Exercise brief: Exactly as written, transcribe the lines that run from the one containing "cyan plate D2:E2" to the end of the records below.
== Segment start ==
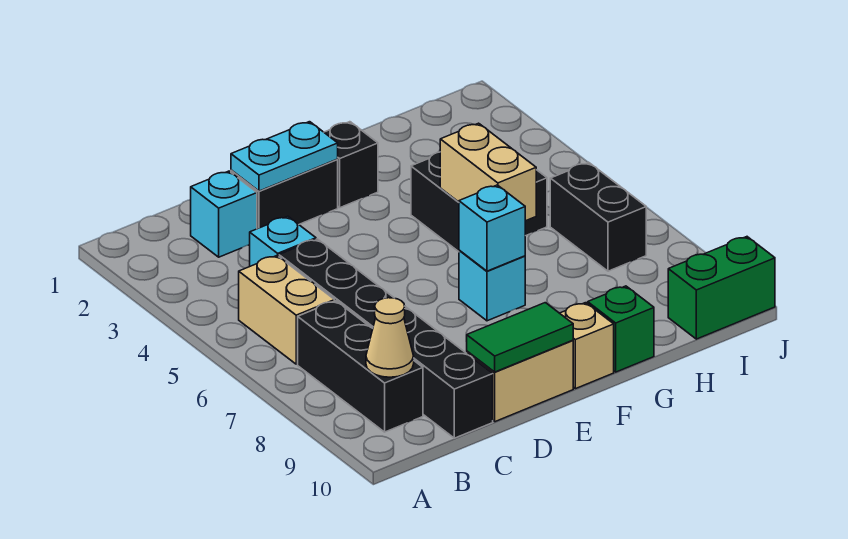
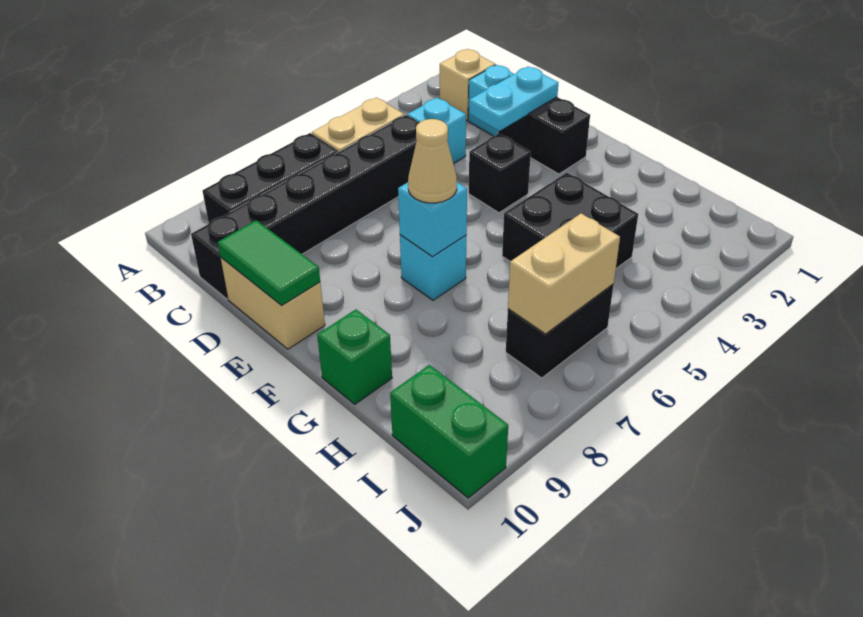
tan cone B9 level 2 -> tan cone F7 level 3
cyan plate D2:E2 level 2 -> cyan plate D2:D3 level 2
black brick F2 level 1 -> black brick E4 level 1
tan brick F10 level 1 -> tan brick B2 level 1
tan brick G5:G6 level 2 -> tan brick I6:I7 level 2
== Segment end ==
Result below:
cyan plate D2:E2 level 2 -> cyan plate D2:D3 level 2
black brick F2 level 1 -> black brick E4 level 1
tan brick F10 level 1 -> tan brick B2 level 1
tan brick G5:G6 level 2 -> tan brick I6:I7 level 2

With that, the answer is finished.